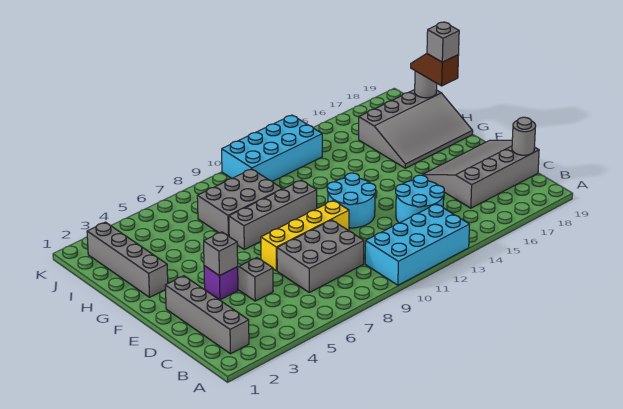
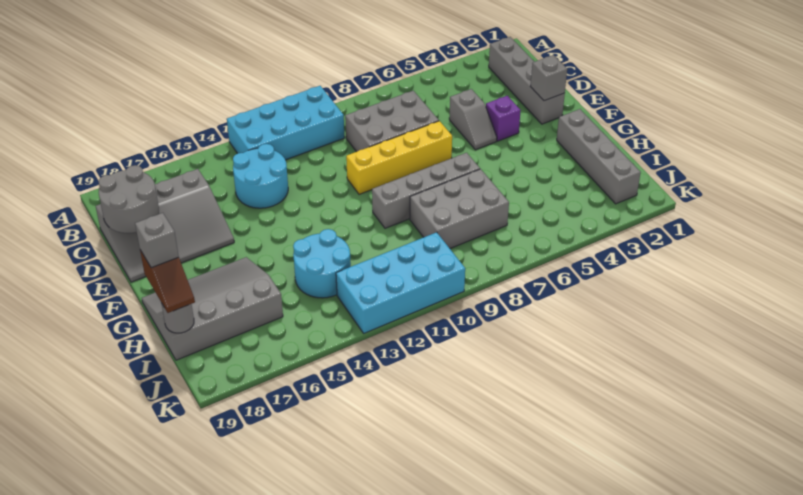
grey round brick C19 level 2 -> grey round brick C18:D19 level 2
grey brick E4 level 2 -> grey brick E2 level 2
cyan round brick E11:F12 level 1 -> cyan round brick H13:I14 level 1

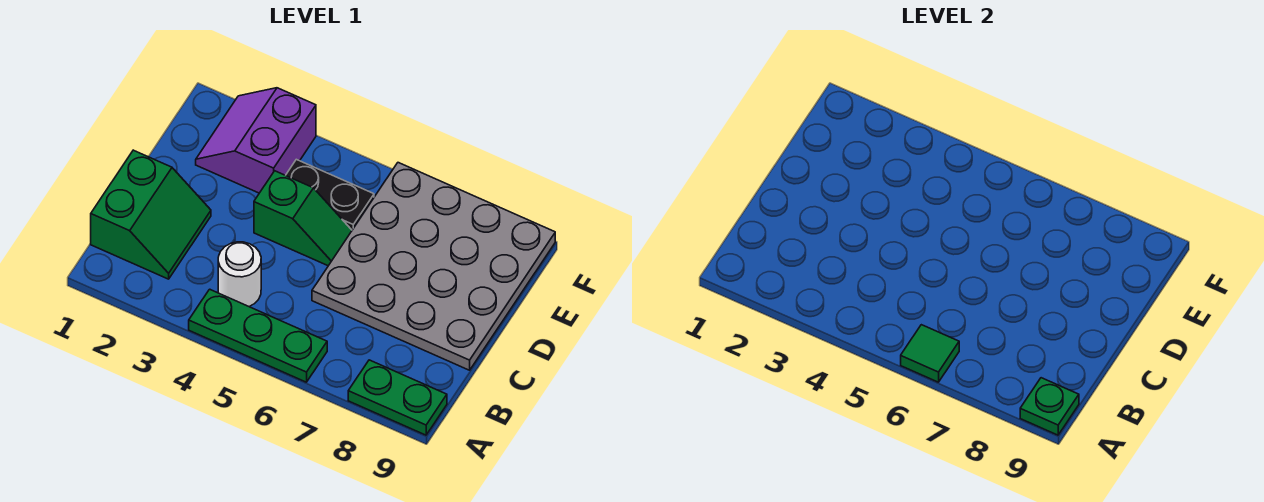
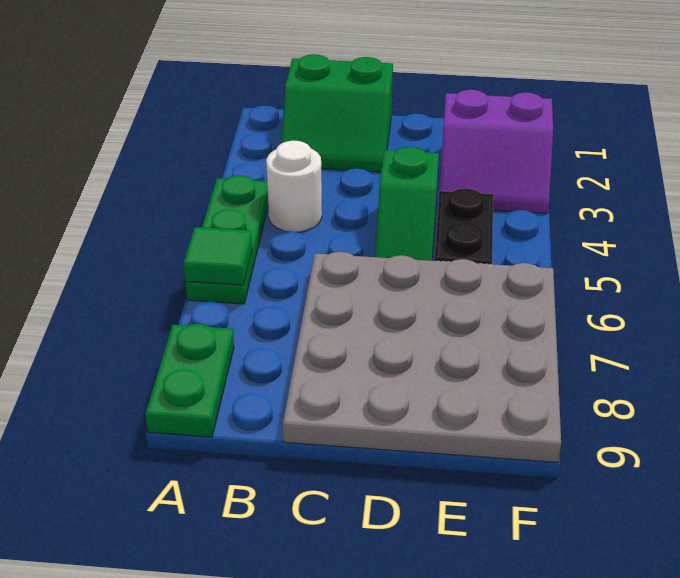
green plate A9 level 2 -> none
purple slope E2:F3 level 1 top 3 -> purple slope E2:F3 level 1 top 2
————
* _Exercise objective_
The required output is each record above, reproduced exactly, without its pictures.

* _Problem solution_
grey round brick C19 level 2 -> grey round brick C18:D19 level 2
grey brick E4 level 2 -> grey brick E2 level 2
cyan round brick E11:F12 level 1 -> cyan round brick H13:I14 level 1

green plate A9 level 2 -> none
purple slope E2:F3 level 1 top 3 -> purple slope E2:F3 level 1 top 2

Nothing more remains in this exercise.